■ Your objective:
Within the entries below, find the portion that opens with the line containing "U6: NAND 74HC00" and closes with the line containing "R2: 30k (VS, W8) -> 15k (VS, W8)". Retype that portion exactly and only.

* * * * * * *

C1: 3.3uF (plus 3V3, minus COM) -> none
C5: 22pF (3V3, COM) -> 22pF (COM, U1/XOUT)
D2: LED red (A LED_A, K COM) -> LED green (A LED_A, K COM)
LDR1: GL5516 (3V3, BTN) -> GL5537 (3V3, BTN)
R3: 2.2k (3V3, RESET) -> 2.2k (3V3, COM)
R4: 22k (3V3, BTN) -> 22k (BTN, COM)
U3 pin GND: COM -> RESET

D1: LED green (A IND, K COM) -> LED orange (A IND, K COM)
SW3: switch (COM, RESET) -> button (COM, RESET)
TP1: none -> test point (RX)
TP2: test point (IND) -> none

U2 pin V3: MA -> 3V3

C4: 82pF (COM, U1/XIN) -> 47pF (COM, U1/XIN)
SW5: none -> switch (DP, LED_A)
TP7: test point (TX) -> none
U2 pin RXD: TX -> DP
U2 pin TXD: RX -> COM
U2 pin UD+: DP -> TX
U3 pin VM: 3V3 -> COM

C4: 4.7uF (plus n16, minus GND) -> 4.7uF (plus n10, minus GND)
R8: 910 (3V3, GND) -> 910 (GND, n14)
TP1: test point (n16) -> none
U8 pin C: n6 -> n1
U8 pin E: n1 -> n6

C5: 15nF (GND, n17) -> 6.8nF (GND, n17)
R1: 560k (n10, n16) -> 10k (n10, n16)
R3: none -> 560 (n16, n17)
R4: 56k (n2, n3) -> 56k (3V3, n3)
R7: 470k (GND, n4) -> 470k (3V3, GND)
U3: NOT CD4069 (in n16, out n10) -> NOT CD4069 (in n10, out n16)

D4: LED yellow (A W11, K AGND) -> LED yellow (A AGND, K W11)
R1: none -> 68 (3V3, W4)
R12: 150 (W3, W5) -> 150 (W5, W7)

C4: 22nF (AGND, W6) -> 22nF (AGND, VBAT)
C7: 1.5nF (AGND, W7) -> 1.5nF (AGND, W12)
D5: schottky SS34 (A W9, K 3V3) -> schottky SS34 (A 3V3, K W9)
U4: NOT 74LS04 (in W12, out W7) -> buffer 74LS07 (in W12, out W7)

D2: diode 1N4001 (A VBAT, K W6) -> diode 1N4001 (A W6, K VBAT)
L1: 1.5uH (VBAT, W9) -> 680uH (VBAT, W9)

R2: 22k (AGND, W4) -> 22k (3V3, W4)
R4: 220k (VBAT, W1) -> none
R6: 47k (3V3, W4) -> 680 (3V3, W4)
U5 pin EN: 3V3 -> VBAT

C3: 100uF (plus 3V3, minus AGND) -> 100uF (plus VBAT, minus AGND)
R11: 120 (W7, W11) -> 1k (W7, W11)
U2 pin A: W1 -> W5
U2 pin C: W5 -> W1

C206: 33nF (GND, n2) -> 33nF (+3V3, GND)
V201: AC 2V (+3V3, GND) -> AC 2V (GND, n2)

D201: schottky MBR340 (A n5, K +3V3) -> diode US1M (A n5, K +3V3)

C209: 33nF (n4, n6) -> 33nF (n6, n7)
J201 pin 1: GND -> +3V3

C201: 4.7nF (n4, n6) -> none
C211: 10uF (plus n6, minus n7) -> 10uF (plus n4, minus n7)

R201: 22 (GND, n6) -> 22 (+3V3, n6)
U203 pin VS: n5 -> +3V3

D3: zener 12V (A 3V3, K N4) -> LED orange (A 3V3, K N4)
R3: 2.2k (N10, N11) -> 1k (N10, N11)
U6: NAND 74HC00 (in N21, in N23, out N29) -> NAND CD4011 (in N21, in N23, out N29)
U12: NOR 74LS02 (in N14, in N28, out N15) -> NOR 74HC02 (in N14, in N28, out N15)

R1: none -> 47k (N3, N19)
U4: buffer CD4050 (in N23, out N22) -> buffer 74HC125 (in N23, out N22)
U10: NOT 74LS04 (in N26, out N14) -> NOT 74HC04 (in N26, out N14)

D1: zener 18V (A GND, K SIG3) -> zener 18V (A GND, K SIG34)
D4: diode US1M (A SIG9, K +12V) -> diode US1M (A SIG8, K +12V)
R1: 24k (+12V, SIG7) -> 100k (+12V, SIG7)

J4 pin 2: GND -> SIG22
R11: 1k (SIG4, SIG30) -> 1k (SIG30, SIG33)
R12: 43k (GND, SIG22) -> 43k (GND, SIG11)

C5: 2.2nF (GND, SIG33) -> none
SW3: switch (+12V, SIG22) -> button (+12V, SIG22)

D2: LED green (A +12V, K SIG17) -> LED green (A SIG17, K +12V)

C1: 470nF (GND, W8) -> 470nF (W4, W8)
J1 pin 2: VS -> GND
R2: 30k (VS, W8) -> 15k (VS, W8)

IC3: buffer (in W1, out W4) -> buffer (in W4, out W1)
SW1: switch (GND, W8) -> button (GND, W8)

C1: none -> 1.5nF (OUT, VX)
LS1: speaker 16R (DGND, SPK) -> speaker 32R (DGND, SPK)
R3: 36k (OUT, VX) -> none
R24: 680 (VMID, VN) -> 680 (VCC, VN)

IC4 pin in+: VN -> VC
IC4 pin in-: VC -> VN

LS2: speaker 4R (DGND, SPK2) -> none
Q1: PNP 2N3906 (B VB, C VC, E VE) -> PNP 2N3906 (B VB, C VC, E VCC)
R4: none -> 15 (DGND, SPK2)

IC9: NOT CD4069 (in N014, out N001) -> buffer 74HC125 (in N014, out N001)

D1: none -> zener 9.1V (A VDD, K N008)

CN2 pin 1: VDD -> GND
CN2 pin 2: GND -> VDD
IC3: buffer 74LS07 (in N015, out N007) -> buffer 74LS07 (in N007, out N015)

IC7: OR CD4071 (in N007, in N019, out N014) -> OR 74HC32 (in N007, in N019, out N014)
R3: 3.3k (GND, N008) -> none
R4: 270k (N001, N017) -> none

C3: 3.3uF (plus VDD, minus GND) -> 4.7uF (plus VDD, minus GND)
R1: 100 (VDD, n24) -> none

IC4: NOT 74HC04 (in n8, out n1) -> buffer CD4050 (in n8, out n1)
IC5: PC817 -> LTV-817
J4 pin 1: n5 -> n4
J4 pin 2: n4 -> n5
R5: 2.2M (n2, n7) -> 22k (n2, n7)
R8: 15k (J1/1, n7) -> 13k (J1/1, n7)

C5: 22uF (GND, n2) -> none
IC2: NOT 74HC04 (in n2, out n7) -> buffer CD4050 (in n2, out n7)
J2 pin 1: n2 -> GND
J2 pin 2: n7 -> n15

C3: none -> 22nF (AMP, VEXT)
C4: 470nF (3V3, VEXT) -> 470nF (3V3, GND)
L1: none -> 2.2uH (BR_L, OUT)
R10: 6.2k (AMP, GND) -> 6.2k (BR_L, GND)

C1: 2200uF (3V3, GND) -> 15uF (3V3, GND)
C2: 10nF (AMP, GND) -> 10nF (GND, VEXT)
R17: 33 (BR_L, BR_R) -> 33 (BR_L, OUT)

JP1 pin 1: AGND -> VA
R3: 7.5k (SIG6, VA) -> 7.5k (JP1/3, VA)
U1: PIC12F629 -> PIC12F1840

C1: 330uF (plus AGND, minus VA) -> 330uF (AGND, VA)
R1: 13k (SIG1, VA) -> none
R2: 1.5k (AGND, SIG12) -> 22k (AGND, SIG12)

* * * * * * *

■ Problem solution:
U6: NAND 74HC00 (in N21, in N23, out N29) -> NAND CD4011 (in N21, in N23, out N29)
U12: NOR 74LS02 (in N14, in N28, out N15) -> NOR 74HC02 (in N14, in N28, out N15)

R1: none -> 47k (N3, N19)
U4: buffer CD4050 (in N23, out N22) -> buffer 74HC125 (in N23, out N22)
U10: NOT 74LS04 (in N26, out N14) -> NOT 74HC04 (in N26, out N14)

D1: zener 18V (A GND, K SIG3) -> zener 18V (A GND, K SIG34)
D4: diode US1M (A SIG9, K +12V) -> diode US1M (A SIG8, K +12V)
R1: 24k (+12V, SIG7) -> 100k (+12V, SIG7)

J4 pin 2: GND -> SIG22
R11: 1k (SIG4, SIG30) -> 1k (SIG30, SIG33)
R12: 43k (GND, SIG22) -> 43k (GND, SIG11)

C5: 2.2nF (GND, SIG33) -> none
SW3: switch (+12V, SIG22) -> button (+12V, SIG22)

D2: LED green (A +12V, K SIG17) -> LED green (A SIG17, K +12V)

C1: 470nF (GND, W8) -> 470nF (W4, W8)
J1 pin 2: VS -> GND
R2: 30k (VS, W8) -> 15k (VS, W8)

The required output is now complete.